• [The task] Repeat nothing but the lines below running from the one containing "purple brush: [134,378,250,437]" to the one containing "black cone: [228,214,274,264]". Keep both end lines.

• [Information]
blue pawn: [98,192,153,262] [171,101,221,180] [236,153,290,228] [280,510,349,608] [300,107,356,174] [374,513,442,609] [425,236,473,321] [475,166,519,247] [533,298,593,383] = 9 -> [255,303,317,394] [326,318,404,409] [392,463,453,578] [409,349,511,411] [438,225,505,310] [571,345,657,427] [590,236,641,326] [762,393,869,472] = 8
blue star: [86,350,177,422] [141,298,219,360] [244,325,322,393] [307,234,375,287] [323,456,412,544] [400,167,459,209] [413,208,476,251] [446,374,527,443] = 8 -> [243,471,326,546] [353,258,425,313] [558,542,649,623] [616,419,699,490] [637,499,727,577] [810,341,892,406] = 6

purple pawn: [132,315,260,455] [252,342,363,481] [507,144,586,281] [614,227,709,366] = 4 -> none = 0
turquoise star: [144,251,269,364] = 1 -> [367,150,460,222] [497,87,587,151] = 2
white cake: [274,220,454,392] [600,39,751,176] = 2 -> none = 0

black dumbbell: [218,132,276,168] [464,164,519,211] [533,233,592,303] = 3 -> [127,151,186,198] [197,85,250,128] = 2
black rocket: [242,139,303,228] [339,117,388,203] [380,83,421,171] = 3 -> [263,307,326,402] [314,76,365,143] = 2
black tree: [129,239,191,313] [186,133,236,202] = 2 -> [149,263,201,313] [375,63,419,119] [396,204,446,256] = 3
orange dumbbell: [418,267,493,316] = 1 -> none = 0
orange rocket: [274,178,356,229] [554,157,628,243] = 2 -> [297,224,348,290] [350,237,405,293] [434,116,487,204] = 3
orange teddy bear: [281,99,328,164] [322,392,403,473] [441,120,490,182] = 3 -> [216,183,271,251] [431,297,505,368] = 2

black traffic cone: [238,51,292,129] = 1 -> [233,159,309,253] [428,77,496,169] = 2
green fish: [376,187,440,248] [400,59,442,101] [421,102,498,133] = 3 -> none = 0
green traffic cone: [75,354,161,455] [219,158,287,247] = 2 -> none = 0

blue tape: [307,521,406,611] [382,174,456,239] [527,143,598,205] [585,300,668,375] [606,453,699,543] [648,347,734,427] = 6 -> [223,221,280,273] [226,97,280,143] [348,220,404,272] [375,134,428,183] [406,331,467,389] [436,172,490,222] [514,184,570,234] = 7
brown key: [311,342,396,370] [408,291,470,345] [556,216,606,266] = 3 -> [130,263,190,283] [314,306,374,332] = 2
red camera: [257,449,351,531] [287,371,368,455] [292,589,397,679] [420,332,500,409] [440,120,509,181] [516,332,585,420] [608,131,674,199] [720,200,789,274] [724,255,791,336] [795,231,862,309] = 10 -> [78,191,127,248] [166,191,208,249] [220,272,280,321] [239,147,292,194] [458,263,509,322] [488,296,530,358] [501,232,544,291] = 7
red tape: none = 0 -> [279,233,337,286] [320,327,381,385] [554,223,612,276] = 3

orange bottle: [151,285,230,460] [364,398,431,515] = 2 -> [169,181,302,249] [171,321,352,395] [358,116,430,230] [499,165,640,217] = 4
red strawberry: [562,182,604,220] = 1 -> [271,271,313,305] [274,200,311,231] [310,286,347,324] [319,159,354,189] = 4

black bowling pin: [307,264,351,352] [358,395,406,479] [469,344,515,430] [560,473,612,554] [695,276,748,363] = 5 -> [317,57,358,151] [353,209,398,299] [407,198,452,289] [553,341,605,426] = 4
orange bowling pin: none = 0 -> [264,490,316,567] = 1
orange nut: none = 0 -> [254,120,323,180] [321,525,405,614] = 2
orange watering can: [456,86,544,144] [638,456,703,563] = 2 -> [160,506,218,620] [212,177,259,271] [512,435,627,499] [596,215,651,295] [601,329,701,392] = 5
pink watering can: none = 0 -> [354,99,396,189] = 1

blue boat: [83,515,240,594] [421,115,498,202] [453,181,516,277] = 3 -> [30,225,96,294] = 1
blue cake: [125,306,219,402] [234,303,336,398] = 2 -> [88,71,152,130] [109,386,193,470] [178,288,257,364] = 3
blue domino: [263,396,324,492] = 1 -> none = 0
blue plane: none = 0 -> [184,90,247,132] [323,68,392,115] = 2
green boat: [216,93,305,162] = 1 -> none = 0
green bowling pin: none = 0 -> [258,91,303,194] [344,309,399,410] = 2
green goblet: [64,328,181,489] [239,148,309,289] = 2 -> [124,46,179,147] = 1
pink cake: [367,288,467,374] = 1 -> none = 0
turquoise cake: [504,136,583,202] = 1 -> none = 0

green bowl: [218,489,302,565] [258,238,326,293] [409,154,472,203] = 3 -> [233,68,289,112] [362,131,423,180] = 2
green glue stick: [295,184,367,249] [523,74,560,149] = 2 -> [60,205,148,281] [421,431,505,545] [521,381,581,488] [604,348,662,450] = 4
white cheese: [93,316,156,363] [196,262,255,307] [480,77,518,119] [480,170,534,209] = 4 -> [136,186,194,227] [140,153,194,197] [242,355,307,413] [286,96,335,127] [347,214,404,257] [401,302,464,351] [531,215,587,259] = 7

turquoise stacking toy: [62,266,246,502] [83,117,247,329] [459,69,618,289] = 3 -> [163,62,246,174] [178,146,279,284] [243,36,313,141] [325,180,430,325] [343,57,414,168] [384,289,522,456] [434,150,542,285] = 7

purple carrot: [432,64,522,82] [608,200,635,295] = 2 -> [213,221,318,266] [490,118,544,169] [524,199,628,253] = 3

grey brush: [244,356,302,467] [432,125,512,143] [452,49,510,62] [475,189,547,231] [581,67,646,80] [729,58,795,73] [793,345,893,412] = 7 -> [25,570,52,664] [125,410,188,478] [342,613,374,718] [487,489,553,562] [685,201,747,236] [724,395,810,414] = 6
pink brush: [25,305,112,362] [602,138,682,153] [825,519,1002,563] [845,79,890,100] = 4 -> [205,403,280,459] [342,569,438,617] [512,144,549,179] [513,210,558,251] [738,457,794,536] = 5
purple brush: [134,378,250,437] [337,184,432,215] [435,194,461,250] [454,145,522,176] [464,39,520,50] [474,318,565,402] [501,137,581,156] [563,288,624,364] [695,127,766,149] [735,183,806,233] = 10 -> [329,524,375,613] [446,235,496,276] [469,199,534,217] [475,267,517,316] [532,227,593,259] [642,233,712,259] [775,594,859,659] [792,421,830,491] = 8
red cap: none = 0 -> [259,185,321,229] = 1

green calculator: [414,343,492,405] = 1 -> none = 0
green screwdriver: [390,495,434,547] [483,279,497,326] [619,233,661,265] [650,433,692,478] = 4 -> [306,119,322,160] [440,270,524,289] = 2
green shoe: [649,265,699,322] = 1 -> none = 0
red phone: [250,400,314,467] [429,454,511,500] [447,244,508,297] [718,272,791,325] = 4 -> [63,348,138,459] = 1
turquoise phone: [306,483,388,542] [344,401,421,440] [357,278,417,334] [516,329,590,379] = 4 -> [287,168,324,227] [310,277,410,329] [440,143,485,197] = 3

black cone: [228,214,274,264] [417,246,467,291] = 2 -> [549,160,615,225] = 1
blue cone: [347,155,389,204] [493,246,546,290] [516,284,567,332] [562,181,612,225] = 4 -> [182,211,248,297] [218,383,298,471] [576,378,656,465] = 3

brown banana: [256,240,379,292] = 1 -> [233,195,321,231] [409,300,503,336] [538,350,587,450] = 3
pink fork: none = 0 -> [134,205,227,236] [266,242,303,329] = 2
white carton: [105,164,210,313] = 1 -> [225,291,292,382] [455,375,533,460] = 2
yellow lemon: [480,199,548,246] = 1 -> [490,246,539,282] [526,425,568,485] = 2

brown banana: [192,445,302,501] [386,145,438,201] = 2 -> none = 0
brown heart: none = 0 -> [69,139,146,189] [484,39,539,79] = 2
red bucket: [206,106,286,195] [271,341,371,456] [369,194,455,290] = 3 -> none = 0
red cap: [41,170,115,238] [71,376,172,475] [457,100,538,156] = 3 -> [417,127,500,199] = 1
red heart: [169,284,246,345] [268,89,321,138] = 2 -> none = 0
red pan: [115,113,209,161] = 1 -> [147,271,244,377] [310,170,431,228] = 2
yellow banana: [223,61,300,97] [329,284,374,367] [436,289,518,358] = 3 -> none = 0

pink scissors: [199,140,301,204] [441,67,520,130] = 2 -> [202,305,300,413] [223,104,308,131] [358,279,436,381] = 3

• [Response to this exercise]
purple brush: [134,378,250,437] [337,184,432,215] [435,194,461,250] [454,145,522,176] [464,39,520,50] [474,318,565,402] [501,137,581,156] [563,288,624,364] [695,127,766,149] [735,183,806,233] = 10 -> [329,524,375,613] [446,235,496,276] [469,199,534,217] [475,267,517,316] [532,227,593,259] [642,233,712,259] [775,594,859,659] [792,421,830,491] = 8
red cap: none = 0 -> [259,185,321,229] = 1

green calculator: [414,343,492,405] = 1 -> none = 0
green screwdriver: [390,495,434,547] [483,279,497,326] [619,233,661,265] [650,433,692,478] = 4 -> [306,119,322,160] [440,270,524,289] = 2
green shoe: [649,265,699,322] = 1 -> none = 0
red phone: [250,400,314,467] [429,454,511,500] [447,244,508,297] [718,272,791,325] = 4 -> [63,348,138,459] = 1
turquoise phone: [306,483,388,542] [344,401,421,440] [357,278,417,334] [516,329,590,379] = 4 -> [287,168,324,227] [310,277,410,329] [440,143,485,197] = 3

black cone: [228,214,274,264] [417,246,467,291] = 2 -> [549,160,615,225] = 1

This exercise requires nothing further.